Stored dataset items
------------------------
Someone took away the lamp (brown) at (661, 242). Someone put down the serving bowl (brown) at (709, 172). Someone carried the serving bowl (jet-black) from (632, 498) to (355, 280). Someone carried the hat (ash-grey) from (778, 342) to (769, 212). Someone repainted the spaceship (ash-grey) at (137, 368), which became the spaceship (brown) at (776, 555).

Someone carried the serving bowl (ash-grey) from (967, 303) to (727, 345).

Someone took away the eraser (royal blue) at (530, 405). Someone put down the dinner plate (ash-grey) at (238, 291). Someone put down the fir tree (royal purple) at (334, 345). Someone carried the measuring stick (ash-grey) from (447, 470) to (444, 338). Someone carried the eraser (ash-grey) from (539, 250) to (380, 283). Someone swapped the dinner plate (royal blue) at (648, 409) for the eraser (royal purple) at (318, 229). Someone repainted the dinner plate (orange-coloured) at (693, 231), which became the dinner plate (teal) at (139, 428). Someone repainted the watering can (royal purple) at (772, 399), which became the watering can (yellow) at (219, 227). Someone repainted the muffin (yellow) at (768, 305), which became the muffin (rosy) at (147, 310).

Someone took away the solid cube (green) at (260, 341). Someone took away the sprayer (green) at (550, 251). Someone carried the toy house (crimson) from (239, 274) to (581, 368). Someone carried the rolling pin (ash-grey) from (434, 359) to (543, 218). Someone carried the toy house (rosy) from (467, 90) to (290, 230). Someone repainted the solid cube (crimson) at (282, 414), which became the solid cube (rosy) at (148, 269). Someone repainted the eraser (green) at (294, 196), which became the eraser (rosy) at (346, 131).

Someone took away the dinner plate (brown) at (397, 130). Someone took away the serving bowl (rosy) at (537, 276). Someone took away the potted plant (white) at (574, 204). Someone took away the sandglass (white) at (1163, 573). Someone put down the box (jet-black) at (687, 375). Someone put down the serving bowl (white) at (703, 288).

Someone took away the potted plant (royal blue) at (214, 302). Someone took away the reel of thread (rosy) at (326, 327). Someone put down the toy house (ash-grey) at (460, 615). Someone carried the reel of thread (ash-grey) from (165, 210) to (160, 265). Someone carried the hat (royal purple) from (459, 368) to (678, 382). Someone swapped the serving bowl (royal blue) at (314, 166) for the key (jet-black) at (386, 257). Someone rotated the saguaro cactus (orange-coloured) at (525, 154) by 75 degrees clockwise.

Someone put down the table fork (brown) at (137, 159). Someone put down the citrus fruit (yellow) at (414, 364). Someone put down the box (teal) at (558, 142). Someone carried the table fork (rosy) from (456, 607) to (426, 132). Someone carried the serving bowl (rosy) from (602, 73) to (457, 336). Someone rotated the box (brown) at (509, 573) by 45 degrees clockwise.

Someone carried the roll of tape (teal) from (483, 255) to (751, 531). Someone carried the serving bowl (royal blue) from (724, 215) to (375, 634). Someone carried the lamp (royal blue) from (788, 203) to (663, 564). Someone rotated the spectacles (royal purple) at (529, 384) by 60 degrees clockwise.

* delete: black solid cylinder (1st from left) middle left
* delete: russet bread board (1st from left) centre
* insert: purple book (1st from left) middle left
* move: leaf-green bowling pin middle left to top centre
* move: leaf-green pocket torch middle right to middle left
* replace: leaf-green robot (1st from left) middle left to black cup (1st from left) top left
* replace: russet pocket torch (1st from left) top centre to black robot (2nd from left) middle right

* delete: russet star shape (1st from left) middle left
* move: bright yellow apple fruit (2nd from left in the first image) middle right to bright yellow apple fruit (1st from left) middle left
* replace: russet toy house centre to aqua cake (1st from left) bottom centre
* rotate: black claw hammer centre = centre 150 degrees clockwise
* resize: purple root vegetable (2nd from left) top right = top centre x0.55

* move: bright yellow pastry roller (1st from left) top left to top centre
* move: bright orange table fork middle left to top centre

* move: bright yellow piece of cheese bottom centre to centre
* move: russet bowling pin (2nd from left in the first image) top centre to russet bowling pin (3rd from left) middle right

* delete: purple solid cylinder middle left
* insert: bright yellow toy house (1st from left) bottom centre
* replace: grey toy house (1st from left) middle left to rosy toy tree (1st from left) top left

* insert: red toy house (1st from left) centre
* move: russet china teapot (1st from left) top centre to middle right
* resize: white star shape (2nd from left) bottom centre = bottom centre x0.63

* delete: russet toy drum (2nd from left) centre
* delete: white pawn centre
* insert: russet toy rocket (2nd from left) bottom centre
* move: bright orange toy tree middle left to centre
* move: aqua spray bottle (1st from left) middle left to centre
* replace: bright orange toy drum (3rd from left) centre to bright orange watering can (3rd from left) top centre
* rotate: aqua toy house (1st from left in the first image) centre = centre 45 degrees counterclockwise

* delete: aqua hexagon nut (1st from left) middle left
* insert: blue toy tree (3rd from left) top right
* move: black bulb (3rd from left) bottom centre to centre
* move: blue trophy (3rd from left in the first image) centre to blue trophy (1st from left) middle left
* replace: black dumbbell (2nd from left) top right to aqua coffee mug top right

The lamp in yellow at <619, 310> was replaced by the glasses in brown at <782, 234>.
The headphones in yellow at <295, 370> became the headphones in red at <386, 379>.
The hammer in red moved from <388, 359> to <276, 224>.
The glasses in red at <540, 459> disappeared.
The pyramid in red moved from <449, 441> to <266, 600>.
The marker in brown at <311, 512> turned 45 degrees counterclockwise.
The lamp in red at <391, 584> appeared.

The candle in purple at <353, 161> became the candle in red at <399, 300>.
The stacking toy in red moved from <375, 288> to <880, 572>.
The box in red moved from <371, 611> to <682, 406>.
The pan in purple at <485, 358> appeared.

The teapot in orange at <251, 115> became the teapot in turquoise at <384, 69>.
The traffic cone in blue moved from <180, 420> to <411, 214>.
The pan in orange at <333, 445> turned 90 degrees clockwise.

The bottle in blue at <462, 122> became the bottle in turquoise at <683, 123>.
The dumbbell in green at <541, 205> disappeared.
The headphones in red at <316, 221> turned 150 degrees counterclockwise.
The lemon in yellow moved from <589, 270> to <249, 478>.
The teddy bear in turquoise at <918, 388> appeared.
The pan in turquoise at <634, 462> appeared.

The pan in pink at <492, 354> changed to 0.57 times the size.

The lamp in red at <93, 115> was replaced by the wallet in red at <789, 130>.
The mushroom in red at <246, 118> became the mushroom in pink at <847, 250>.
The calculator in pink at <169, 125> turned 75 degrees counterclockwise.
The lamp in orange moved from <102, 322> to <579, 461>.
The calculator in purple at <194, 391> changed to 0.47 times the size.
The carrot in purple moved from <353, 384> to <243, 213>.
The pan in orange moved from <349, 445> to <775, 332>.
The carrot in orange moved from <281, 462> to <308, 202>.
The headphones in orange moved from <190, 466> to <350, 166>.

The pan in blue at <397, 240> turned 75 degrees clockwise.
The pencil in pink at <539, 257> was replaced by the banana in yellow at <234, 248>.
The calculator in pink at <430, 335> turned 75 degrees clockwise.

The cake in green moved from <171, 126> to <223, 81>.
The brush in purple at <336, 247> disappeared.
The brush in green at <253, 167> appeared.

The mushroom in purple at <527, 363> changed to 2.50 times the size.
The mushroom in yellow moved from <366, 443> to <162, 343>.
------------------------
▶ Assignment: Gather all lines from the records above in which "glasses" appears.

▶ Solution for this task:
The lamp in yellow at <619, 310> was replaced by the glasses in brown at <782, 234>.
The glasses in red at <540, 459> disappeared.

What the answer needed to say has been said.